GOAL OF THE EXERCISE: The reply should contain the full listing exactly as written and no pictures at all.
§ §
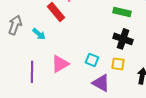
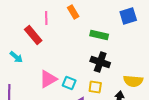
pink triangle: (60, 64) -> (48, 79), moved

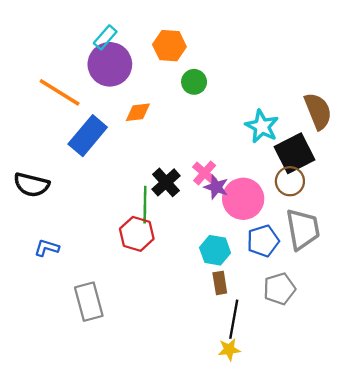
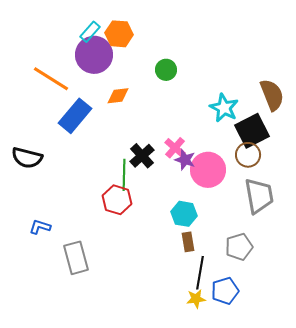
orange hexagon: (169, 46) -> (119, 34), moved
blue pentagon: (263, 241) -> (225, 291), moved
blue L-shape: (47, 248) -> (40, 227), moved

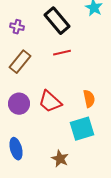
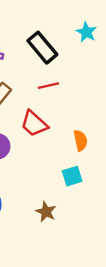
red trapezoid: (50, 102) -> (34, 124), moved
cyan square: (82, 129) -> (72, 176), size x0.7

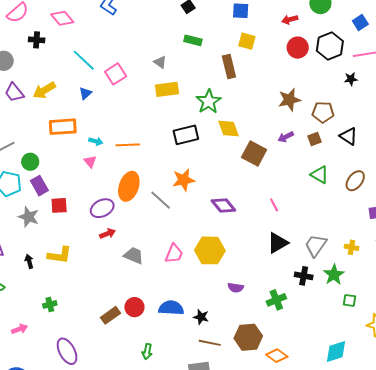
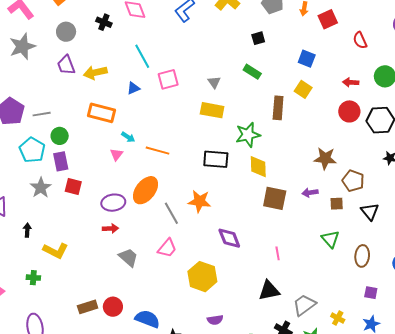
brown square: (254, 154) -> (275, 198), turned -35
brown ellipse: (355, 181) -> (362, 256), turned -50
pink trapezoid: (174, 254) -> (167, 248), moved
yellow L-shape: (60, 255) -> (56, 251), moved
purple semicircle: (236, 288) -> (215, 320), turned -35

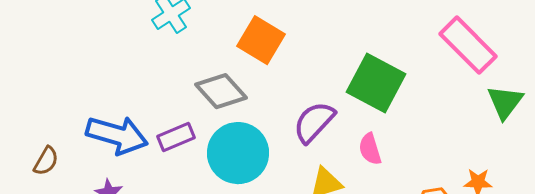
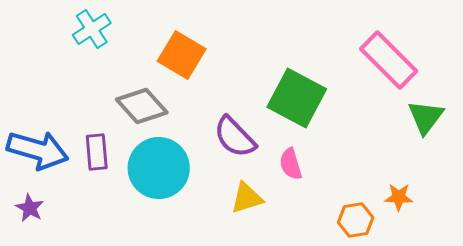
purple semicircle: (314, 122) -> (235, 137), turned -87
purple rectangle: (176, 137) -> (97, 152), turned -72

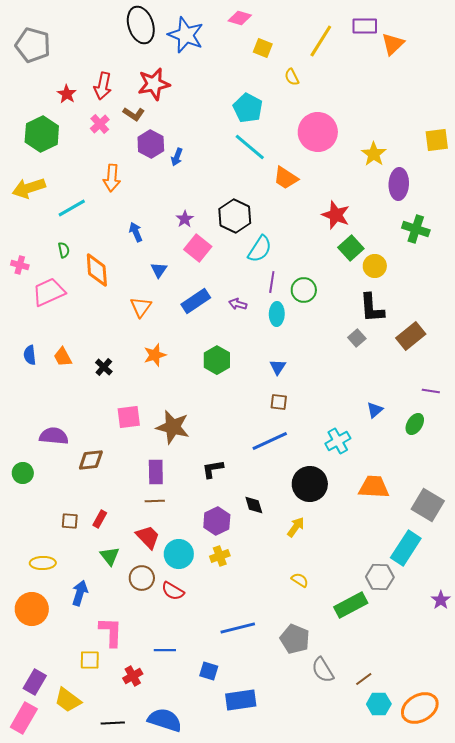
§ §
SOLUTION BELOW:
pink triangle: (60, 64) -> (48, 79), moved

orange hexagon: (169, 46) -> (119, 34), moved
blue pentagon: (263, 241) -> (225, 291), moved
blue L-shape: (47, 248) -> (40, 227), moved

red trapezoid: (50, 102) -> (34, 124), moved
cyan square: (82, 129) -> (72, 176), size x0.7

brown square: (254, 154) -> (275, 198), turned -35
brown ellipse: (355, 181) -> (362, 256), turned -50
pink trapezoid: (174, 254) -> (167, 248), moved
yellow L-shape: (60, 255) -> (56, 251), moved
purple semicircle: (236, 288) -> (215, 320), turned -35

purple semicircle: (314, 122) -> (235, 137), turned -87
purple rectangle: (176, 137) -> (97, 152), turned -72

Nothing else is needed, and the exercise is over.